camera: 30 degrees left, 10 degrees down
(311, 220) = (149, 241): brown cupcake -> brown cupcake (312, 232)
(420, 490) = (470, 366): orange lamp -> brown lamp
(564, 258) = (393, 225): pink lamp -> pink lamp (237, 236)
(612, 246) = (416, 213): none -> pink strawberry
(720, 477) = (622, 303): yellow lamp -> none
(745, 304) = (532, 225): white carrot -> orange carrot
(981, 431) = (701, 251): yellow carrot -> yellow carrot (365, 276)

• Exercise goal
Identify each line in the records above containing the word "carrot"; copy those lines.

• Response for this exercise
(745, 304) = (532, 225): white carrot -> orange carrot
(981, 431) = (701, 251): yellow carrot -> yellow carrot (365, 276)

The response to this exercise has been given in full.